Listed records
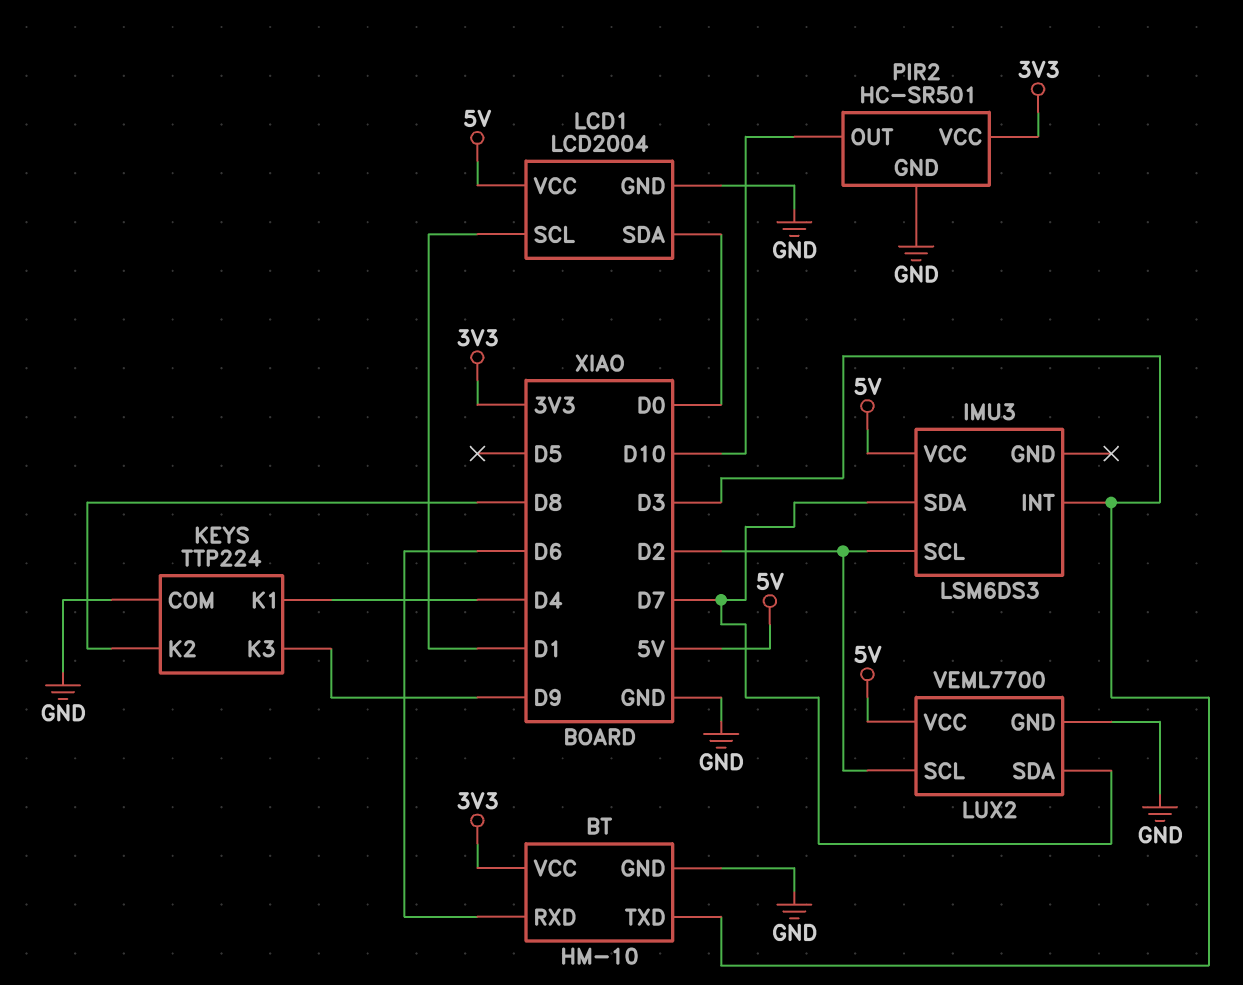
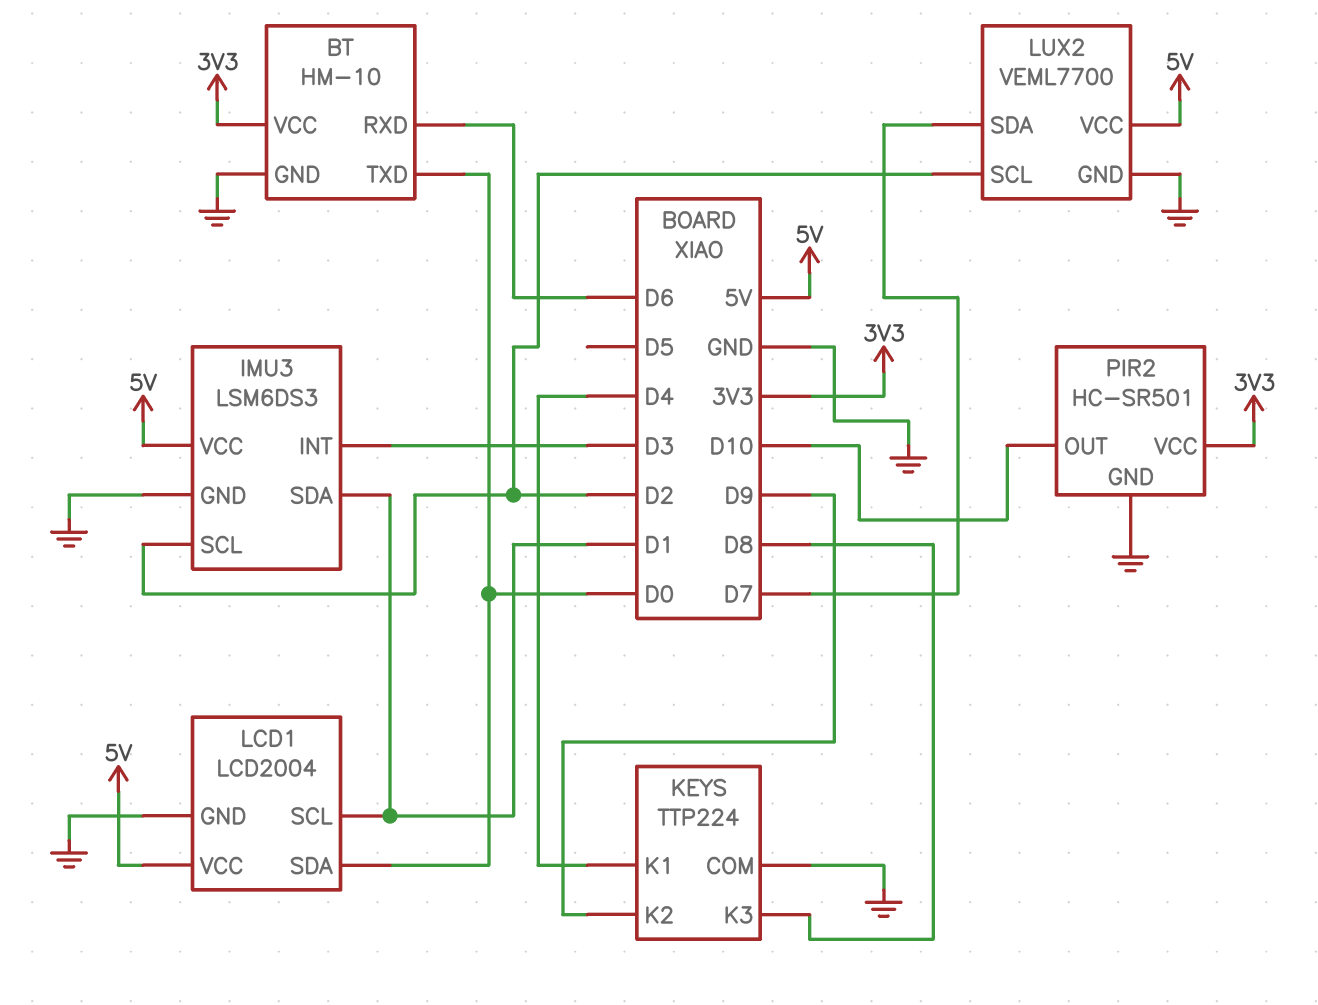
BT pin TXD: D3 -> D0
IMU3 pin GND: none -> GND
IMU3 pin SDA: D7 -> D1
KEYS pin K2: D8 -> D9
KEYS pin K3: D9 -> D8

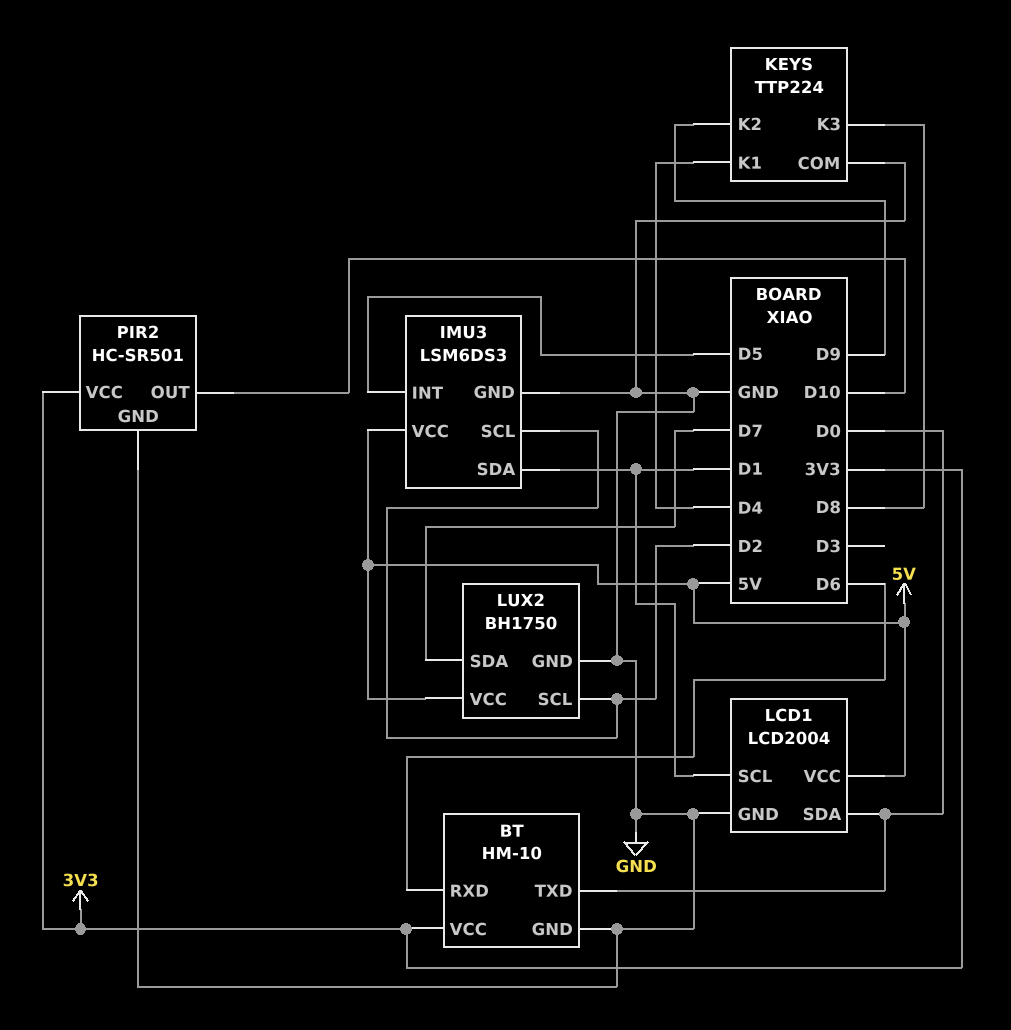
IMU3 pin INT: D3 -> D5
LUX2: VEML7700 -> BH1750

Task brief
From the first line to the last, set down the data exactly, without the pictures.

Finished task
BT pin TXD: D3 -> D0
IMU3 pin GND: none -> GND
IMU3 pin SDA: D7 -> D1
KEYS pin K2: D8 -> D9
KEYS pin K3: D9 -> D8

IMU3 pin INT: D3 -> D5
LUX2: VEML7700 -> BH1750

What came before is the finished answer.